[Content revision data]
☆ ☆ ☆

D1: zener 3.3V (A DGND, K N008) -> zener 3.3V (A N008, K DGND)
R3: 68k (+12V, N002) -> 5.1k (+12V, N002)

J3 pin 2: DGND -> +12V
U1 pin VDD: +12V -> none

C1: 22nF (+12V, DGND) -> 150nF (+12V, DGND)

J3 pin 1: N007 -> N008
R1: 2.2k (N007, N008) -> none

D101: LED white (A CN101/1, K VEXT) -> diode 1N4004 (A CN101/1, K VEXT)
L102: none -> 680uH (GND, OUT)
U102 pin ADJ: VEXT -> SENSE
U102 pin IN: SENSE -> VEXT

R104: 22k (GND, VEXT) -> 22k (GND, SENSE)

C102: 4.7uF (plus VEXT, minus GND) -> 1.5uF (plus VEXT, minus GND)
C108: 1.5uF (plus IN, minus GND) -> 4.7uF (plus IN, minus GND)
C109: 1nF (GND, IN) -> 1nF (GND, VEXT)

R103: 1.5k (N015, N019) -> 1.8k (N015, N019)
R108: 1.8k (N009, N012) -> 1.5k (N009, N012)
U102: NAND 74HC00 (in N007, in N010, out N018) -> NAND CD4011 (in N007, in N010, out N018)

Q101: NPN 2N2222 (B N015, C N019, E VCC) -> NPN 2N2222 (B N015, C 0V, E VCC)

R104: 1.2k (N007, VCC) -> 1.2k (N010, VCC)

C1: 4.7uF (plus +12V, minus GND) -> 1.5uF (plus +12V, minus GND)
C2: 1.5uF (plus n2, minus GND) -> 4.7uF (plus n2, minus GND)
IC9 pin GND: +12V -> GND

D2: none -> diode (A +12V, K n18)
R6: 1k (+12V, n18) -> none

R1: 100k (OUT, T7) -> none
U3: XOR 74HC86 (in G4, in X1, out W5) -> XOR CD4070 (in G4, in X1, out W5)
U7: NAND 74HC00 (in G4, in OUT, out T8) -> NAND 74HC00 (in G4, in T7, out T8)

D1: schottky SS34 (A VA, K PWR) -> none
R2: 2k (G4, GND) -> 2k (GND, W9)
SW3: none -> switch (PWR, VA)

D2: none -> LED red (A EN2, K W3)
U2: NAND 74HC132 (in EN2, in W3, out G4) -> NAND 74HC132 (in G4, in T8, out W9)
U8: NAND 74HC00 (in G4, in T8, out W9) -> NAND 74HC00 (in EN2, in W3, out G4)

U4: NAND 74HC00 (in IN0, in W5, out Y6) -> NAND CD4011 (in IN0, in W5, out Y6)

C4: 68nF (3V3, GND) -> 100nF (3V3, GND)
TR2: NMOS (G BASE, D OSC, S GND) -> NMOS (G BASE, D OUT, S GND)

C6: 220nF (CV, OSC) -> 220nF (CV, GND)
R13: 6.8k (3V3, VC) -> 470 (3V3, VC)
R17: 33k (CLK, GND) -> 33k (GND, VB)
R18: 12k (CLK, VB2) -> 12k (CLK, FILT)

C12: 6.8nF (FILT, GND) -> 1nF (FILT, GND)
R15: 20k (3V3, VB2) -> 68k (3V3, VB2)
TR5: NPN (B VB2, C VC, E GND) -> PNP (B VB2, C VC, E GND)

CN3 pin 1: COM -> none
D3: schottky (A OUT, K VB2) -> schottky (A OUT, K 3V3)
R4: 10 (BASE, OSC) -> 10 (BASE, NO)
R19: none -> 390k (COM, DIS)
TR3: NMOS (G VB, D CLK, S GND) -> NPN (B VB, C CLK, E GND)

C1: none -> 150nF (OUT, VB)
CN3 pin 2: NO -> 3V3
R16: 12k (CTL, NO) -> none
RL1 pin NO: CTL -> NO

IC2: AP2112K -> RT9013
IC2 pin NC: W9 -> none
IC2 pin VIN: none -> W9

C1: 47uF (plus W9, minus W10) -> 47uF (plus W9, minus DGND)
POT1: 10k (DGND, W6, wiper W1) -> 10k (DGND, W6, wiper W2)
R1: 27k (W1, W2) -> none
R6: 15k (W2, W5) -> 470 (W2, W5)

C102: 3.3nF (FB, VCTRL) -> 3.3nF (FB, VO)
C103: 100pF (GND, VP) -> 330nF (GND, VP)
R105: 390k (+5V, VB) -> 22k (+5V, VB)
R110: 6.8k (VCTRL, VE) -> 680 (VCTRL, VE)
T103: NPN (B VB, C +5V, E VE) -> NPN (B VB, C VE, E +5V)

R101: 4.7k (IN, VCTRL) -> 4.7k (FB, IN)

☆ ☆ ☆

TASK PROMPT:
Look over the records above, and wherever a line contains the string "plus", copy that line.

TASK OUTPUT:
C102: 4.7uF (plus VEXT, minus GND) -> 1.5uF (plus VEXT, minus GND)
C108: 1.5uF (plus IN, minus GND) -> 4.7uF (plus IN, minus GND)
C1: 4.7uF (plus +12V, minus GND) -> 1.5uF (plus +12V, minus GND)
C2: 1.5uF (plus n2, minus GND) -> 4.7uF (plus n2, minus GND)
C1: 47uF (plus W9, minus W10) -> 47uF (plus W9, minus DGND)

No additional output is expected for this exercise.